> [Exercise requirements]
Produce again, without any change, the lines running from the one with "(166, 508) = (310, 162): orange" through the final line of the data below, and only those.

> [Source data]
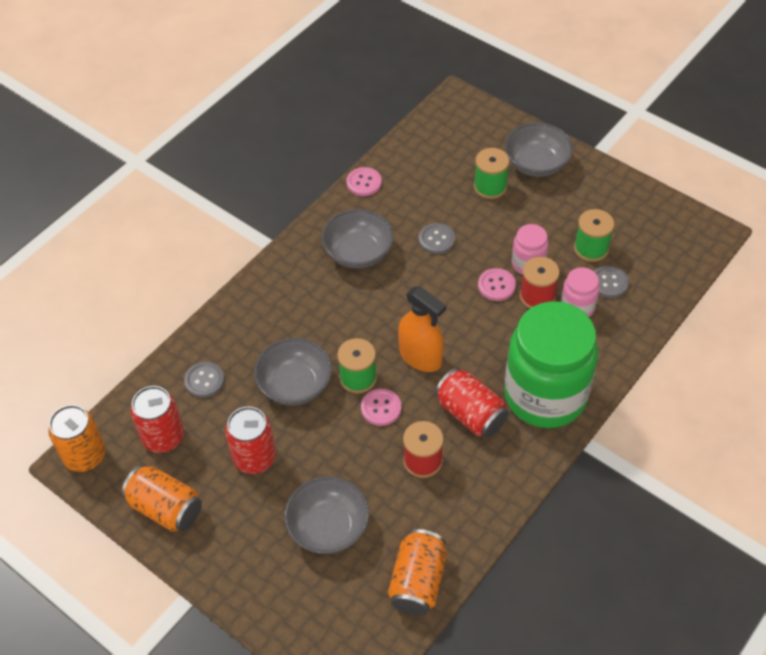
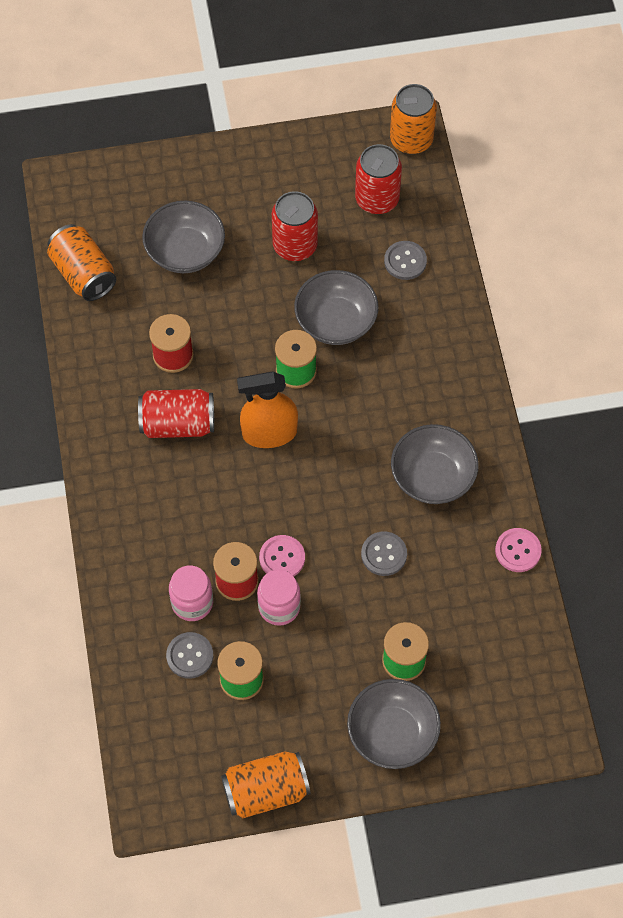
camera: 130 degrees right, 10 degrees up
(166, 508) = (310, 162): orange can -> orange can (266, 791)
(381, 408) = (250, 364): pink button -> none
(545, 395) = (136, 493): green jar -> none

> [Written solution]
(166, 508) = (310, 162): orange can -> orange can (266, 791)
(381, 408) = (250, 364): pink button -> none
(545, 395) = (136, 493): green jar -> none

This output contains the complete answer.